• _Given records_:
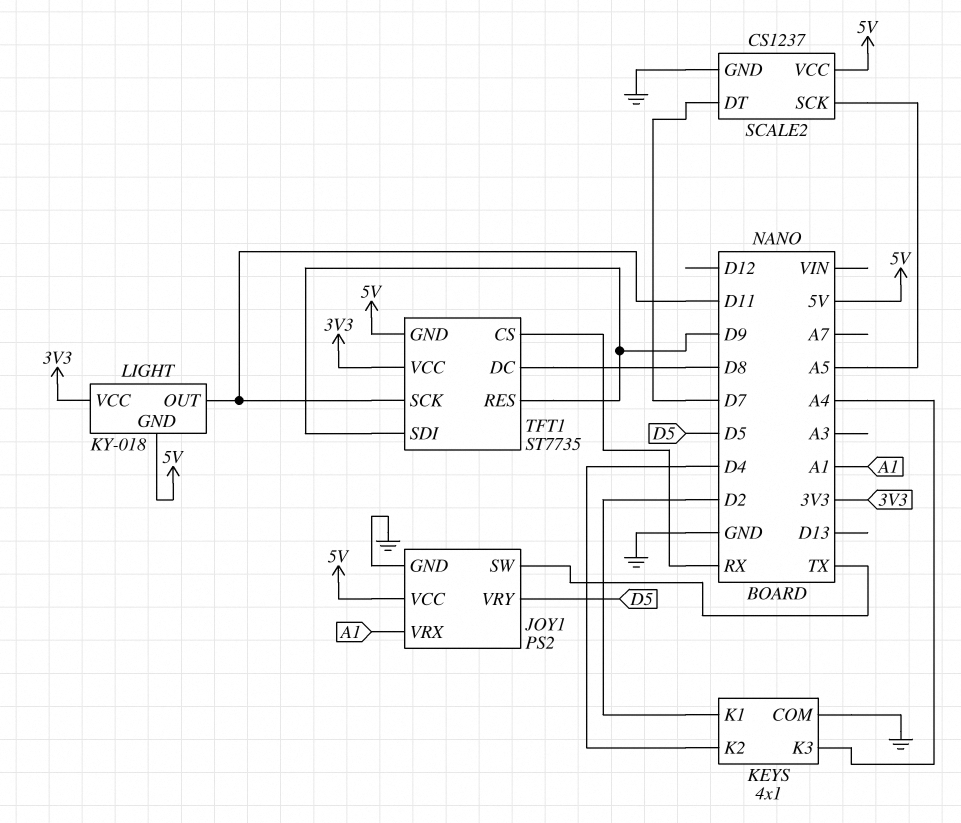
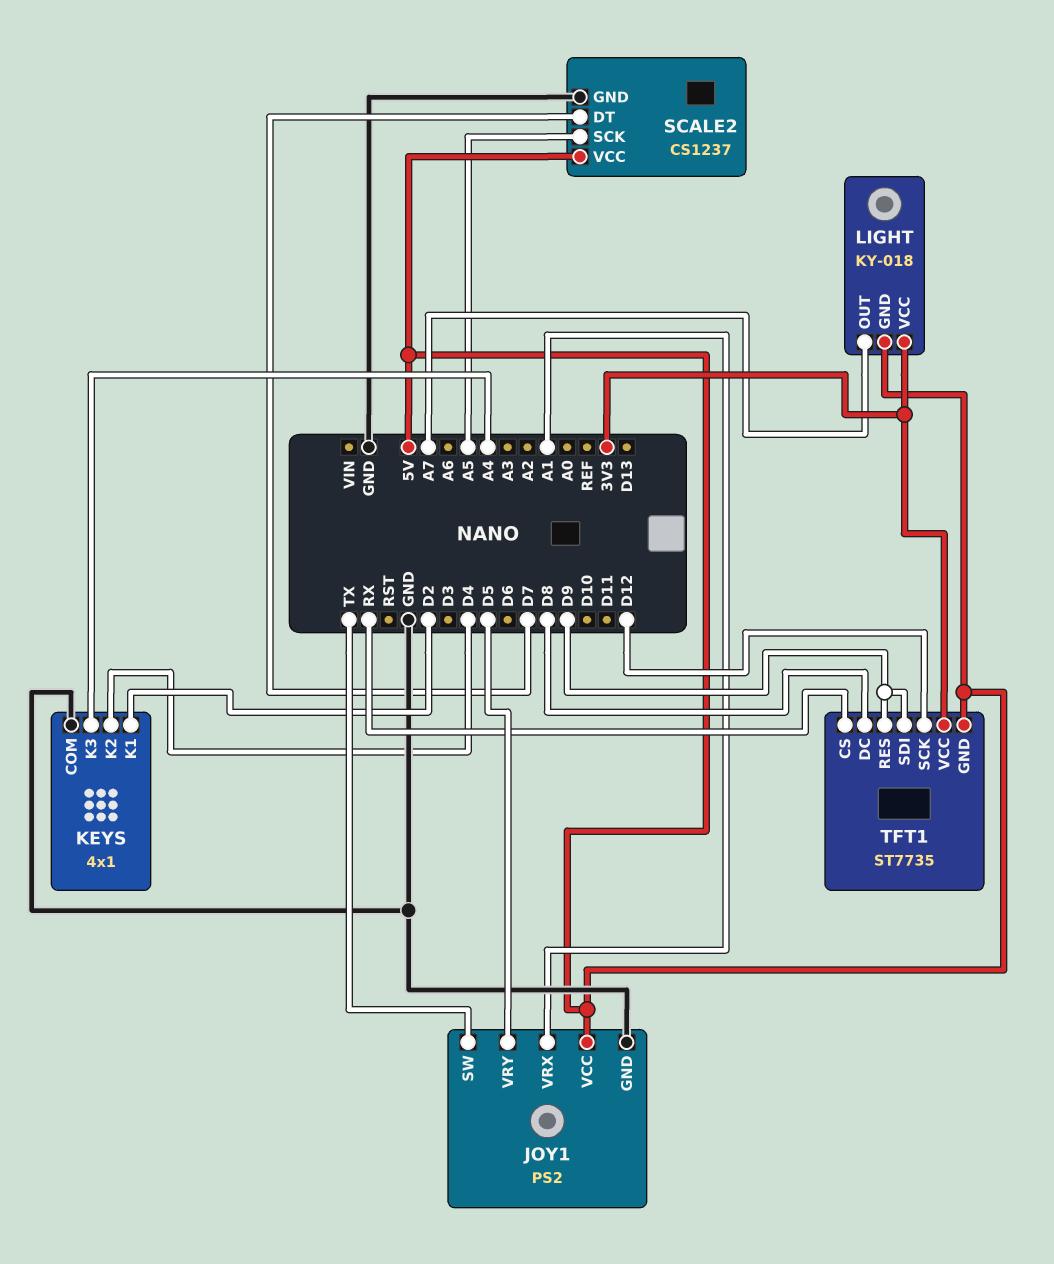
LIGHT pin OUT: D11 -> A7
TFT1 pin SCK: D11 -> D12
* * *
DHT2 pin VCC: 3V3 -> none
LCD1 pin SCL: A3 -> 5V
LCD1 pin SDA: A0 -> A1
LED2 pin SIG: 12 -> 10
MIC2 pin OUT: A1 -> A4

• _Problem requirements_:
Please copy, exactly as written, every line in the listing above from the line with "LCD1 pin SCL: A3 -> 5V" up to and including the line with "MIC2 pin OUT: A1 -> A4".

• _Expected answer_:
LCD1 pin SCL: A3 -> 5V
LCD1 pin SDA: A0 -> A1
LED2 pin SIG: 12 -> 10
MIC2 pin OUT: A1 -> A4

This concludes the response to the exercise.